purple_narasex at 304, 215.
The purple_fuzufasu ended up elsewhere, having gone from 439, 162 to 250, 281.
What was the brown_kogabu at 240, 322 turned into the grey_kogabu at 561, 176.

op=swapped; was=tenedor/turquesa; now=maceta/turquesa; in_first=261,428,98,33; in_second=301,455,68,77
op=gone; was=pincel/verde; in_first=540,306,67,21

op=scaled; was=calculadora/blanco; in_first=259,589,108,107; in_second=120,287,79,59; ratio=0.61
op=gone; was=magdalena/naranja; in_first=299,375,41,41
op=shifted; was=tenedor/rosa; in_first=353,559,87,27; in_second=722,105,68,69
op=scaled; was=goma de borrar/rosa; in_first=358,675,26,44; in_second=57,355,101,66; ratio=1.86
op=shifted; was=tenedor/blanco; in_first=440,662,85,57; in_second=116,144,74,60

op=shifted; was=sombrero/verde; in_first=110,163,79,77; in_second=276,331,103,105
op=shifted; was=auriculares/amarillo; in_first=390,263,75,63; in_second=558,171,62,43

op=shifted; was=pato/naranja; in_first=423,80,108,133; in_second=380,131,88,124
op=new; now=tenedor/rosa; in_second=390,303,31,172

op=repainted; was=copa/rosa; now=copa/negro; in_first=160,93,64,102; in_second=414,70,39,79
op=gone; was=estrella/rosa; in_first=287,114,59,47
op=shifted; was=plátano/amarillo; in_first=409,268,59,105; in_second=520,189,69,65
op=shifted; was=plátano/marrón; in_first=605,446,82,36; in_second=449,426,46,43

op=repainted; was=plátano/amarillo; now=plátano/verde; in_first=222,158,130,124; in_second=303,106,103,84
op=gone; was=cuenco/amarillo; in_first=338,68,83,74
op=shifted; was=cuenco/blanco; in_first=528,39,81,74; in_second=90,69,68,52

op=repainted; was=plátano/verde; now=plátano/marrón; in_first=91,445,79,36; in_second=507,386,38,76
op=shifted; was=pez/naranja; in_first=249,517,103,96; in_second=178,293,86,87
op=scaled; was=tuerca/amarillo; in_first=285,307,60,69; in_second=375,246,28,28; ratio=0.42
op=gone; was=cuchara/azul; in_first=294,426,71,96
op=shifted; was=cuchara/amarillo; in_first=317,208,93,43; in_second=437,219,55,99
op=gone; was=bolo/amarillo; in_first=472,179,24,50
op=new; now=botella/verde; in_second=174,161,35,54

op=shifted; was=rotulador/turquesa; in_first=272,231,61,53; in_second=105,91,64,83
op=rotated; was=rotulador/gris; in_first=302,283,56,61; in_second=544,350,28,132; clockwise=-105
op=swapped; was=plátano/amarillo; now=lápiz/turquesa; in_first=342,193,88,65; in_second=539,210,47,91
··········
- ASSIGNED TASK -
Among the lines above, count those containing the string "tenedor"; please give the count alone.

- OUTPUT FOR THIS EXERCISE -
4